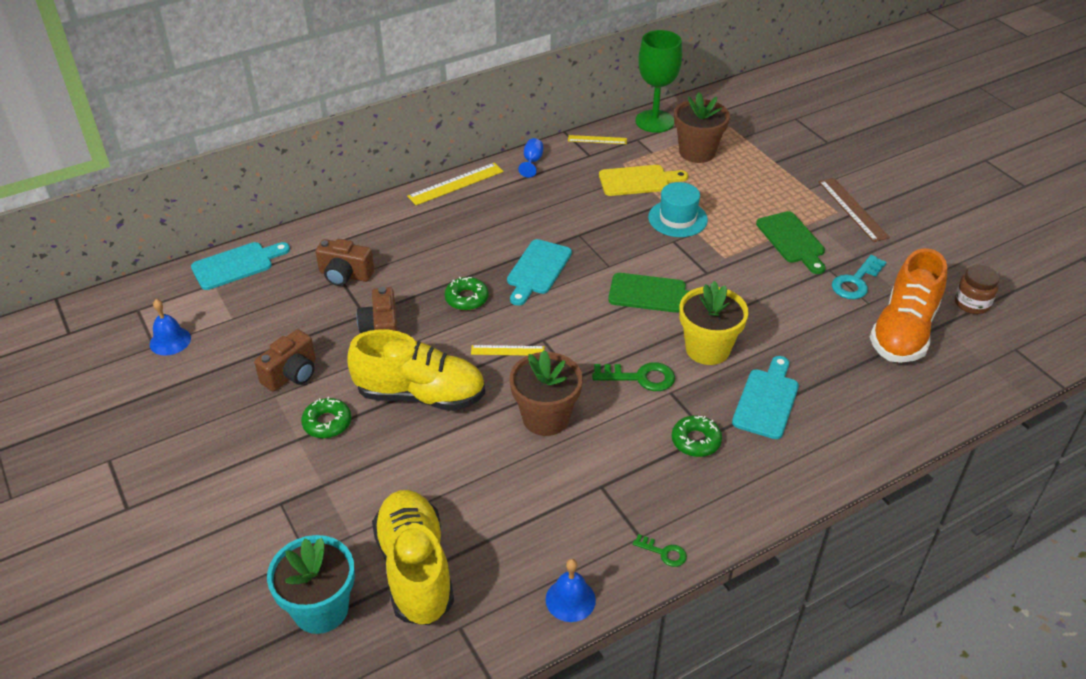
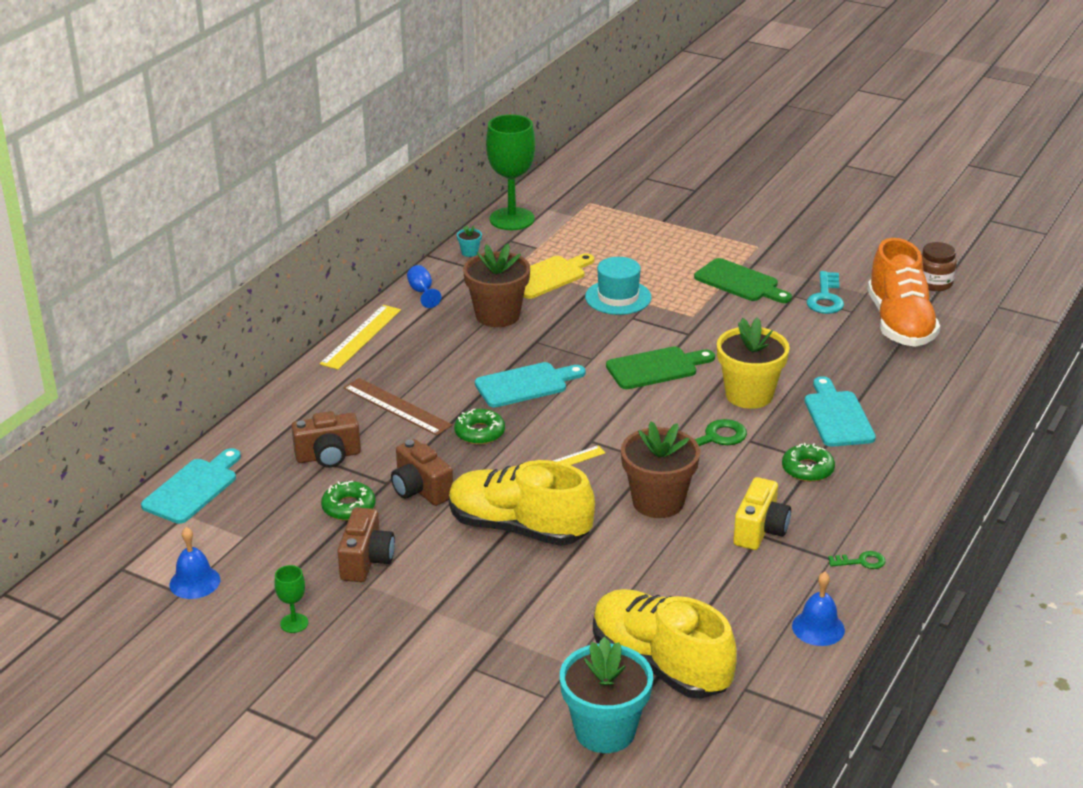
camera: 30 degrees left, 10 degrees down
(199, 404) = (294, 623): none -> green goblet
(327, 423) = (449, 586): green donut -> green donut (349, 507)
(420, 395) = (519, 528): yellow shoe -> yellow shoe turned 135 degrees counterclockwise
(537, 270) = (525, 385): turquoise cutting board -> turquoise cutting board turned 105 degrees counterclockwise
(597, 140) = (469, 252): yellow ruler -> turquoise flower pot
(604, 482) = (760, 530): none -> yellow camera
(697, 152) = (580, 234): brown flower pot -> brown flower pot (497, 315)
(852, 209) = (769, 240): brown ruler -> brown ruler (396, 407)

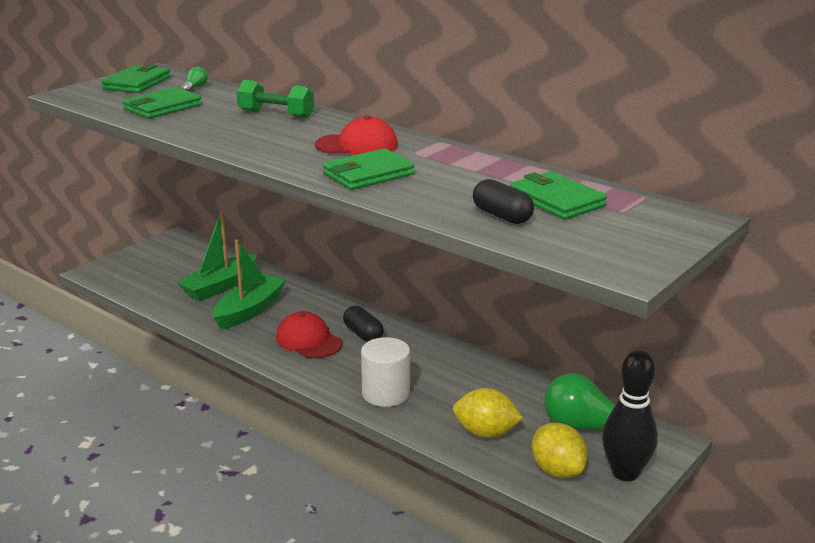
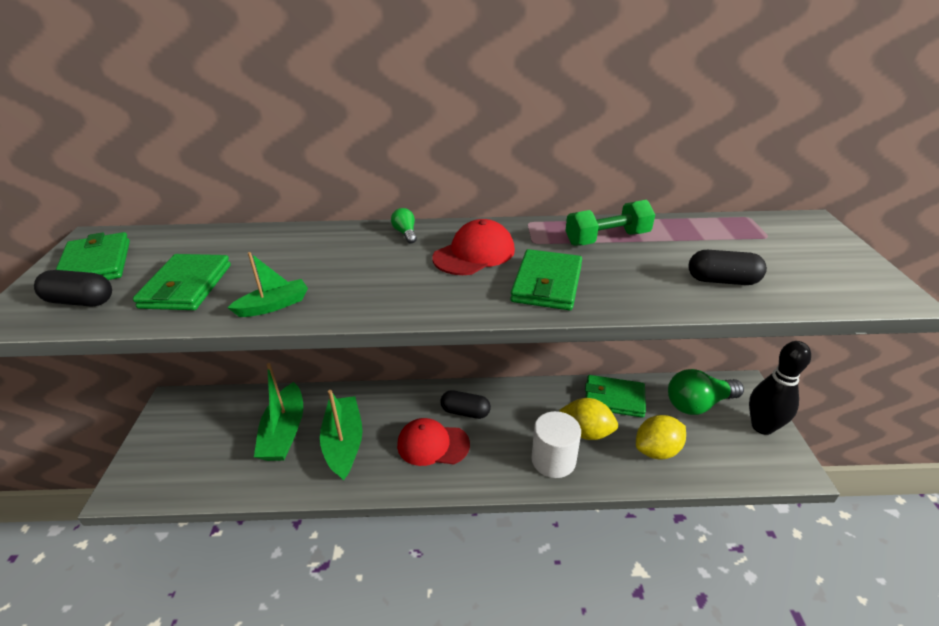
camera: 40 degrees left, 10 degrees up
(104, 98) = (81, 301): none -> black capsule
(189, 130) = (273, 305): none -> green boat
(195, 88) = (184, 245): green light bulb -> green light bulb (405, 233)
(276, 114) = (334, 247): green dumbbell -> green dumbbell (607, 239)
(556, 200) = (716, 246): green wallet -> green wallet (614, 398)
(557, 470) = (733, 453): yellow lemon -> yellow lemon (586, 432)

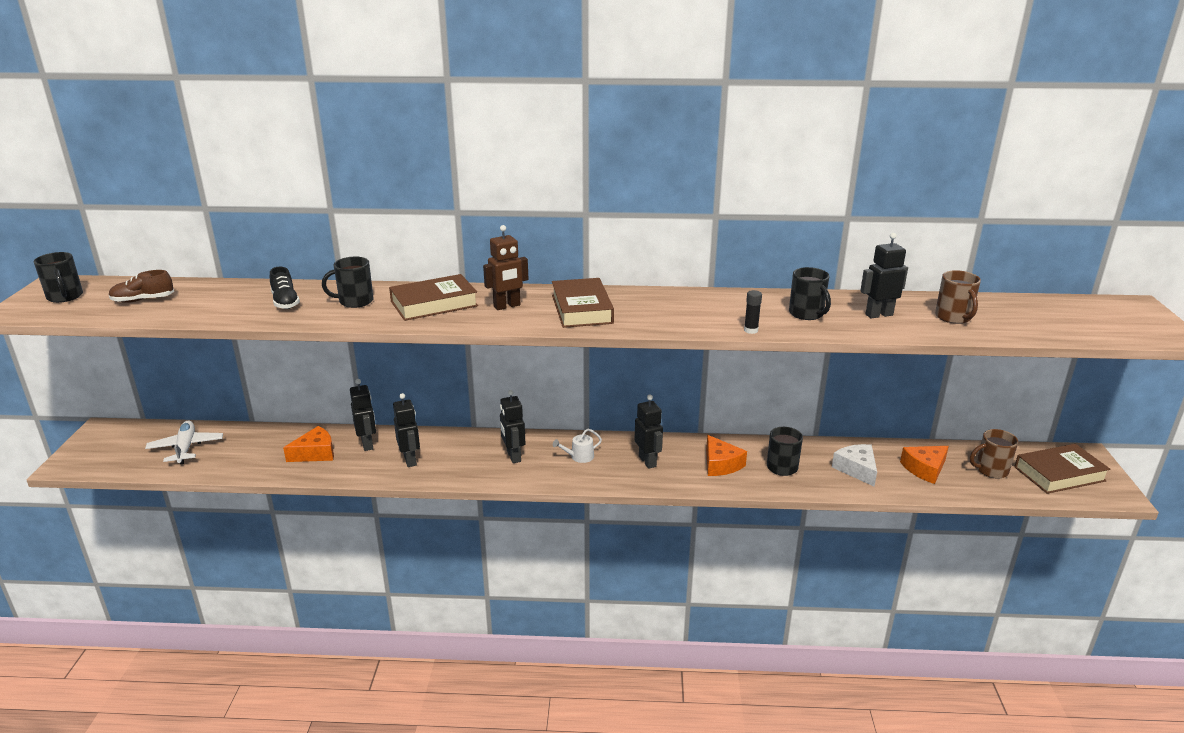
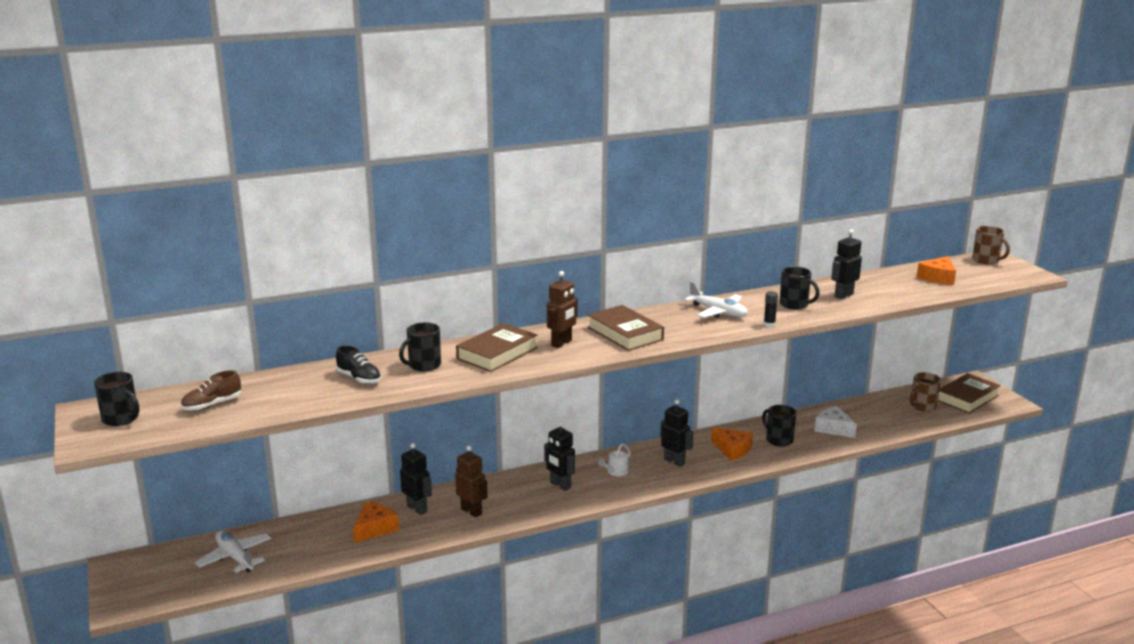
camera: 25 degrees left, 5 degrees down
(410, 460) = (471, 511): black robot -> brown robot
(708, 305) = (718, 312): none -> white plane
(925, 469) = (879, 416): orange cheese -> orange cheese (938, 278)
(953, 317) = (893, 288): brown mug -> brown mug (986, 260)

WORK REQUEST: Return all the entries word for word, but omit any pictures they contain.

ANSWER SECTION:
camera: 30 degrees left, 10 degrees down
(199, 404) = (294, 623): none -> green goblet
(327, 423) = (449, 586): green donut -> green donut (349, 507)
(420, 395) = (519, 528): yellow shoe -> yellow shoe turned 135 degrees counterclockwise
(537, 270) = (525, 385): turquoise cutting board -> turquoise cutting board turned 105 degrees counterclockwise
(597, 140) = (469, 252): yellow ruler -> turquoise flower pot
(604, 482) = (760, 530): none -> yellow camera
(697, 152) = (580, 234): brown flower pot -> brown flower pot (497, 315)
(852, 209) = (769, 240): brown ruler -> brown ruler (396, 407)

camera: 40 degrees left, 10 degrees up
(104, 98) = (81, 301): none -> black capsule
(189, 130) = (273, 305): none -> green boat
(195, 88) = (184, 245): green light bulb -> green light bulb (405, 233)
(276, 114) = (334, 247): green dumbbell -> green dumbbell (607, 239)
(556, 200) = (716, 246): green wallet -> green wallet (614, 398)
(557, 470) = (733, 453): yellow lemon -> yellow lemon (586, 432)

camera: 25 degrees left, 5 degrees down
(410, 460) = (471, 511): black robot -> brown robot
(708, 305) = (718, 312): none -> white plane
(925, 469) = (879, 416): orange cheese -> orange cheese (938, 278)
(953, 317) = (893, 288): brown mug -> brown mug (986, 260)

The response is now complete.